** Brief **
Below are some entries. Copy each line in them that holds "brown".

** Scene difference descriptions **
+ + +
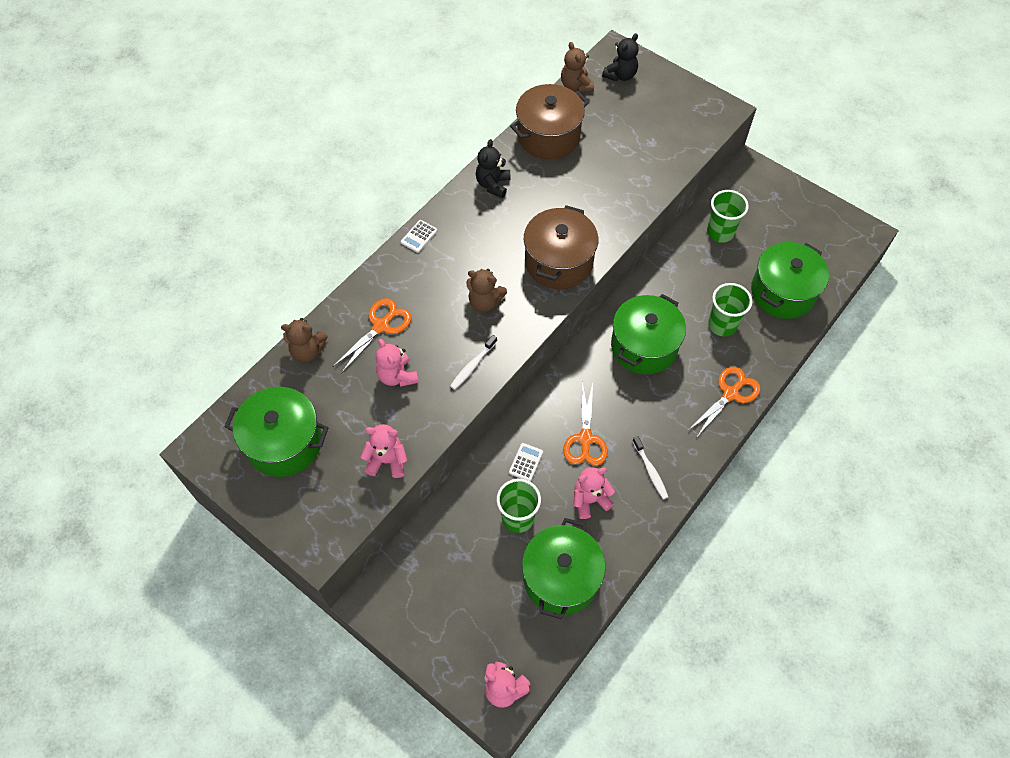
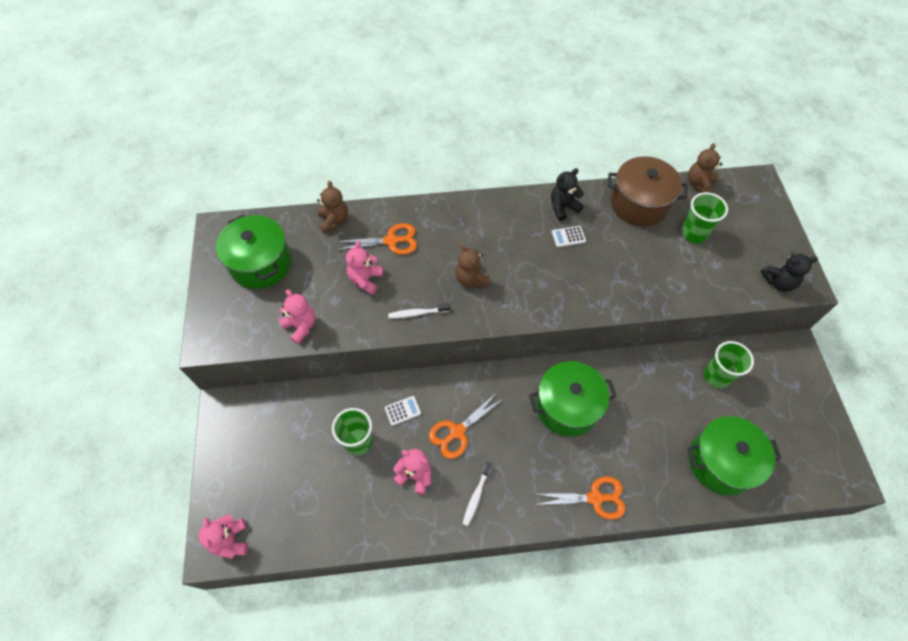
camera: 45 degrees right, 0 degrees up
(308, 351) = (334, 221): brown teddy bear -> brown teddy bear turned 150 degrees counterclockwise
(419, 236) = (477, 204): white calculator -> white calculator (568, 237)
(558, 262) = (551, 293): brown pot -> none
(561, 578) = (340, 507): green pot -> none
(620, 75) = (743, 200): black teddy bear -> black teddy bear (778, 282)
(722, 325) = (644, 443): green cup -> green cup (693, 233)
+ + +
** Exercise output **
(308, 351) = (334, 221): brown teddy bear -> brown teddy bear turned 150 degrees counterclockwise
(558, 262) = (551, 293): brown pot -> none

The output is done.